[Object state comparisons]

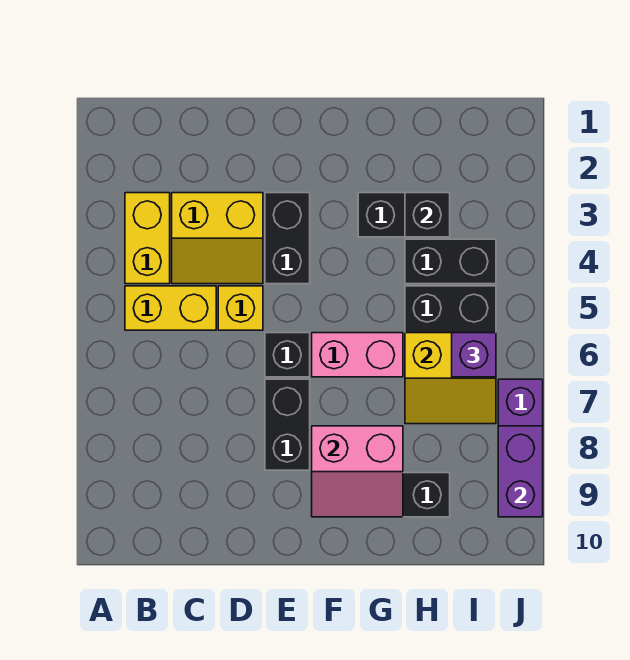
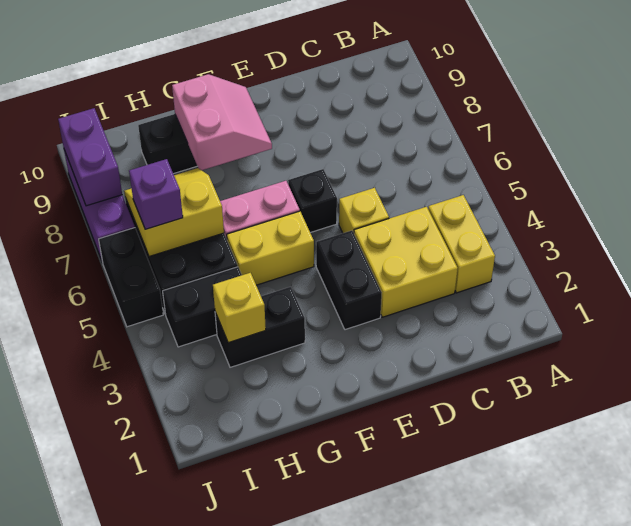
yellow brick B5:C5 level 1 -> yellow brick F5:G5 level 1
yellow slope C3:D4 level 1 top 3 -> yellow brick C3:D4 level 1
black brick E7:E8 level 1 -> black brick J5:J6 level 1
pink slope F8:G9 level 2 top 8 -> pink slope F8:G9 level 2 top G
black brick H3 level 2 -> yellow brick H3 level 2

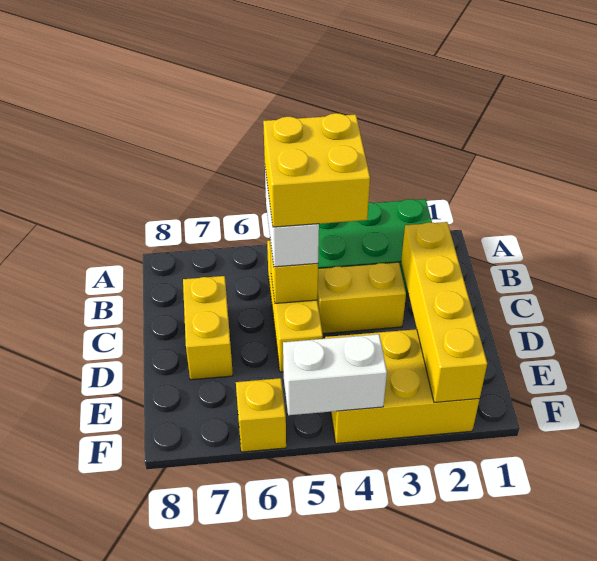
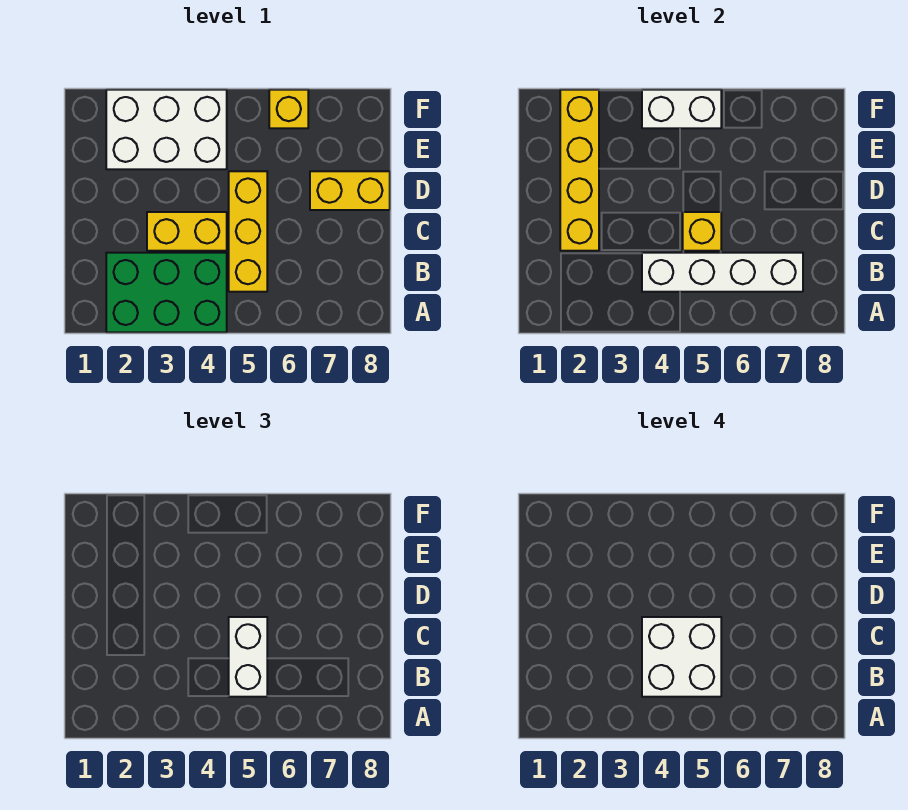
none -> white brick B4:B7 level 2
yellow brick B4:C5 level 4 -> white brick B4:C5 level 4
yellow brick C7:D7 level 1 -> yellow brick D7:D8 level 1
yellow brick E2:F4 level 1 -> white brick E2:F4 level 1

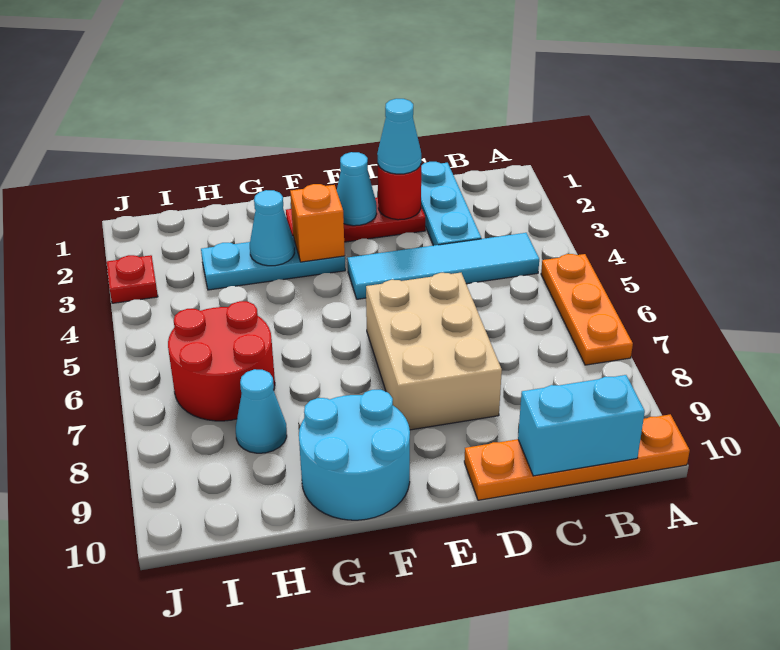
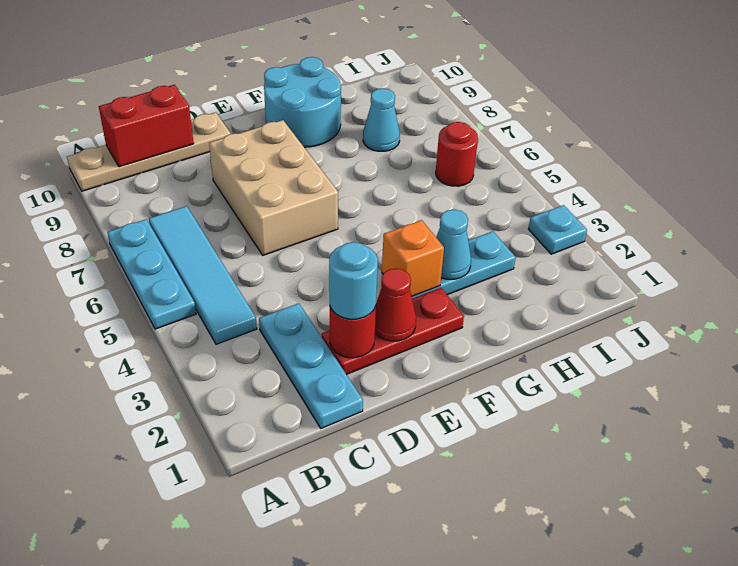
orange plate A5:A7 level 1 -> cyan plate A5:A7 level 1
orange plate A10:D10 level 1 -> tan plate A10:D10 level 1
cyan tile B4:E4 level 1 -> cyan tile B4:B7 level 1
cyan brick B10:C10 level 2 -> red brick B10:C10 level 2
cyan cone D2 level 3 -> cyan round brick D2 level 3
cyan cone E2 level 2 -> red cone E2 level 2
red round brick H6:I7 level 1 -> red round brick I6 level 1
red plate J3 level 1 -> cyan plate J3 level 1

Your task:
Your answer must be the line holding "cyan cone E2 level 2 -> red cone E2 level 2" plus every later line to the end of the records, copied exactly.

Answer section:
cyan cone E2 level 2 -> red cone E2 level 2
red round brick H6:I7 level 1 -> red round brick I6 level 1
red plate J3 level 1 -> cyan plate J3 level 1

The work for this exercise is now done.